## [About this exercise]
I'd like the line containing "(249, 226) = (410, 164): white cake -> none" and every line below it, to the end of the material, repeated exactly and with nothing else.

## [Given information]
--

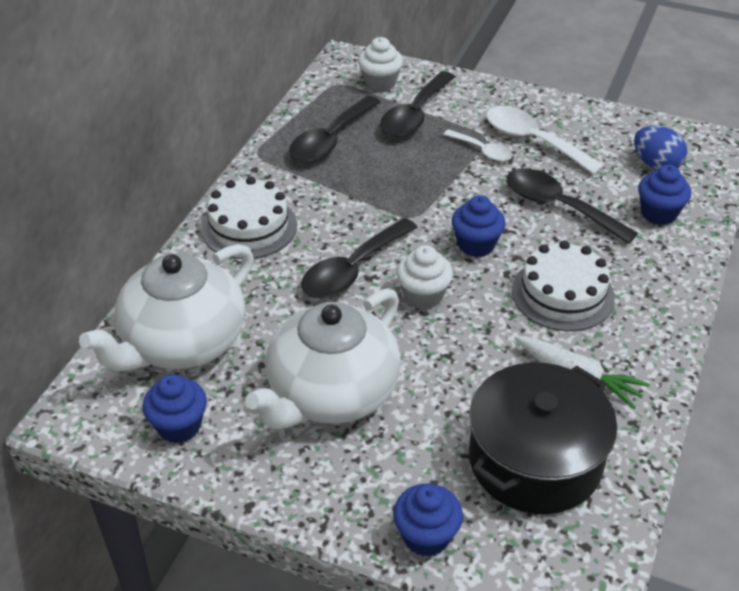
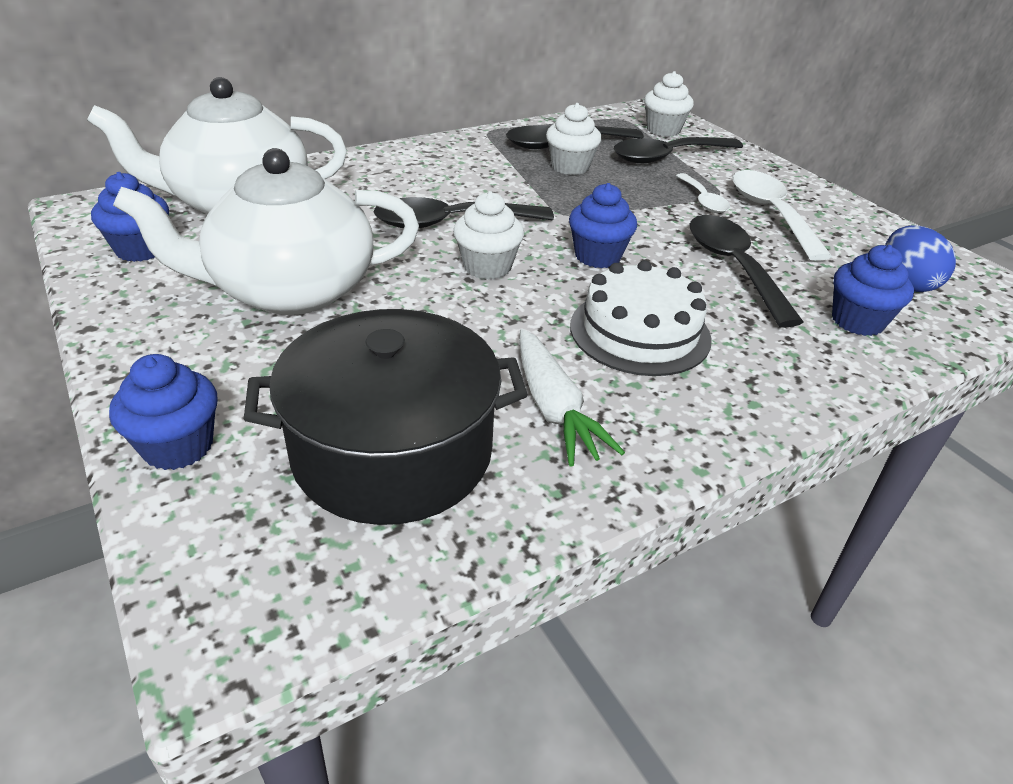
camera: 35 degrees right, 5 degrees down
(249, 226) = (410, 164): white cake -> none
(363, 164) = (570, 167): none -> white cupcake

--

## [Written reply]
(249, 226) = (410, 164): white cake -> none
(363, 164) = (570, 167): none -> white cupcake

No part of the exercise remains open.